_YOUR OBJECTIVE_:
Whenever a line of the listing contains the string "traffic", return that line.

_INFORMATION PROVIDED_:
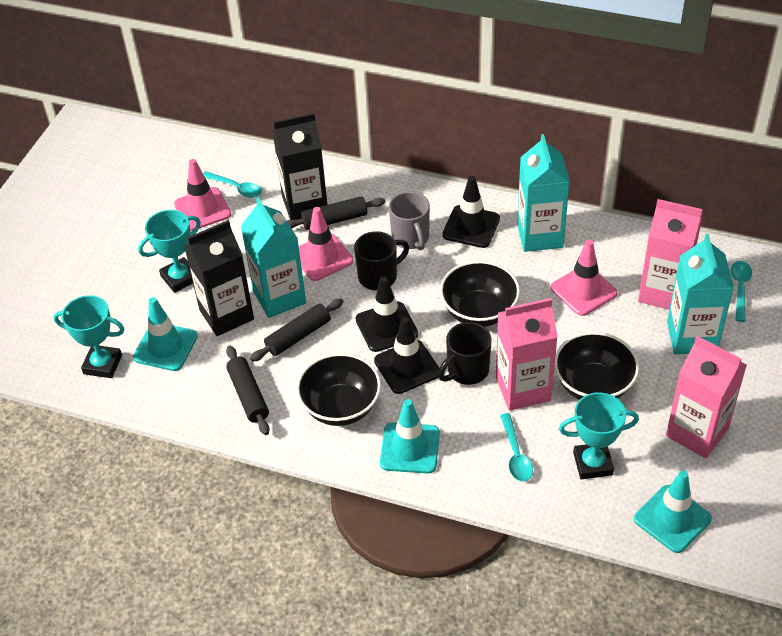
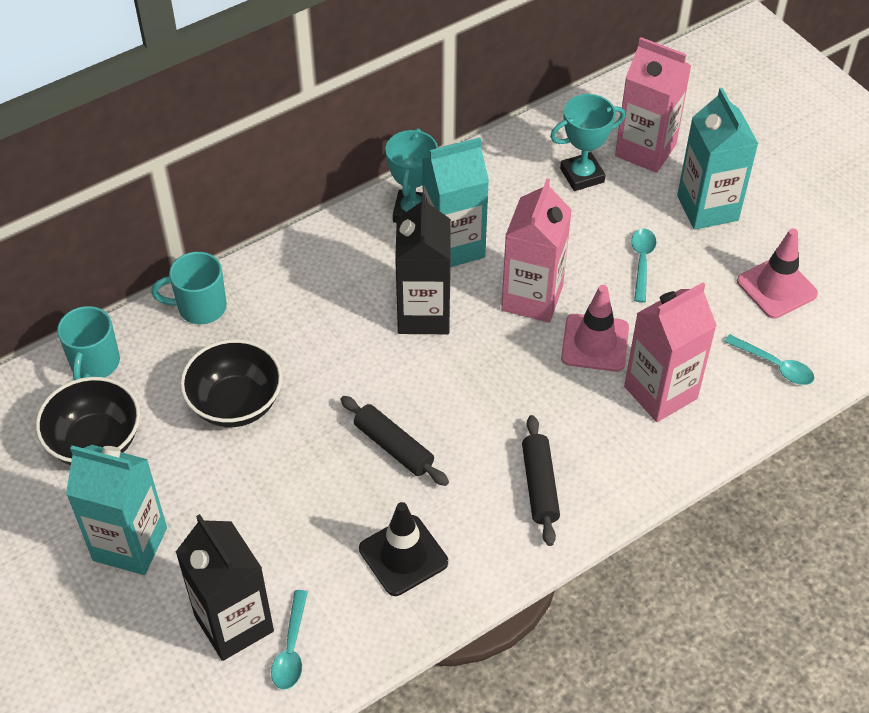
black bowl: 3 -> 2
black mug: 2 -> 0
black rolling pin: 3 -> 2
black traffic cone: 3 -> 1
grey mug: 1 -> 0
pink traffic cone: 3 -> 2
turquoise mug: 0 -> 2
turquoise traffic cone: 3 -> 0
turquoise trophy: 3 -> 2

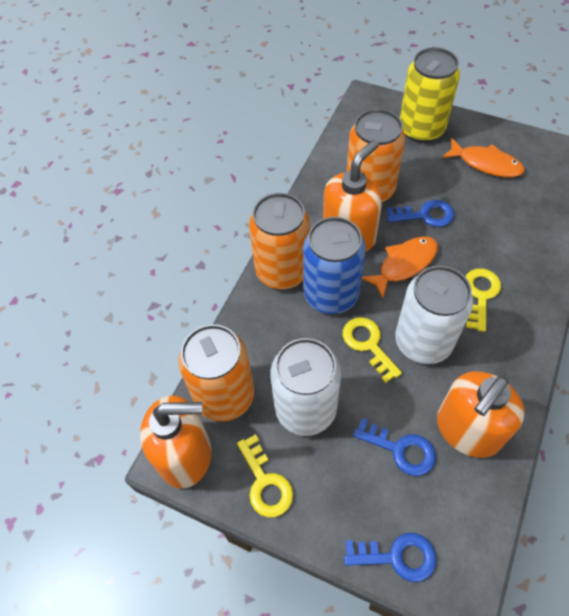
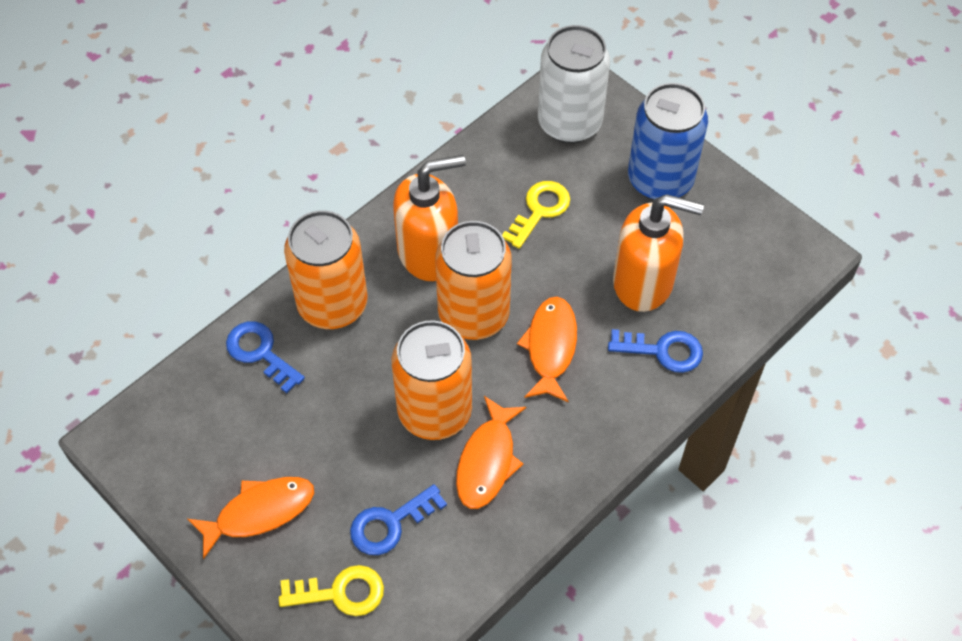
orange fish: 2 -> 3
orange soap dispenser: 3 -> 2
white can: 2 -> 1
yellow can: 1 -> 0
yellow key: 3 -> 2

_RESULT_:
black traffic cone: 3 -> 1
pink traffic cone: 3 -> 2
turquoise traffic cone: 3 -> 0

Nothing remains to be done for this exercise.